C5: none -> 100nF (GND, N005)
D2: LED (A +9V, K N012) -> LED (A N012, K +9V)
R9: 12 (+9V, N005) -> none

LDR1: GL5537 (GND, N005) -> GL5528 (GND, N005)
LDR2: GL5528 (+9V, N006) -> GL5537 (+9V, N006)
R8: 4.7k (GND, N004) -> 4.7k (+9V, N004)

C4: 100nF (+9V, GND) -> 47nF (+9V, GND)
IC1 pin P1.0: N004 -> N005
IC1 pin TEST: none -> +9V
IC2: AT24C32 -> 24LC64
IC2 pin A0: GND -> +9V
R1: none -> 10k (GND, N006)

==*==

About this exercise >> Please return all of the entries shown above, exactly as they stand.

Written answer >>
C5: none -> 100nF (GND, N005)
D2: LED (A +9V, K N012) -> LED (A N012, K +9V)
R9: 12 (+9V, N005) -> none

LDR1: GL5537 (GND, N005) -> GL5528 (GND, N005)
LDR2: GL5528 (+9V, N006) -> GL5537 (+9V, N006)
R8: 4.7k (GND, N004) -> 4.7k (+9V, N004)

C4: 100nF (+9V, GND) -> 47nF (+9V, GND)
IC1 pin P1.0: N004 -> N005
IC1 pin TEST: none -> +9V
IC2: AT24C32 -> 24LC64
IC2 pin A0: GND -> +9V
R1: none -> 10k (GND, N006)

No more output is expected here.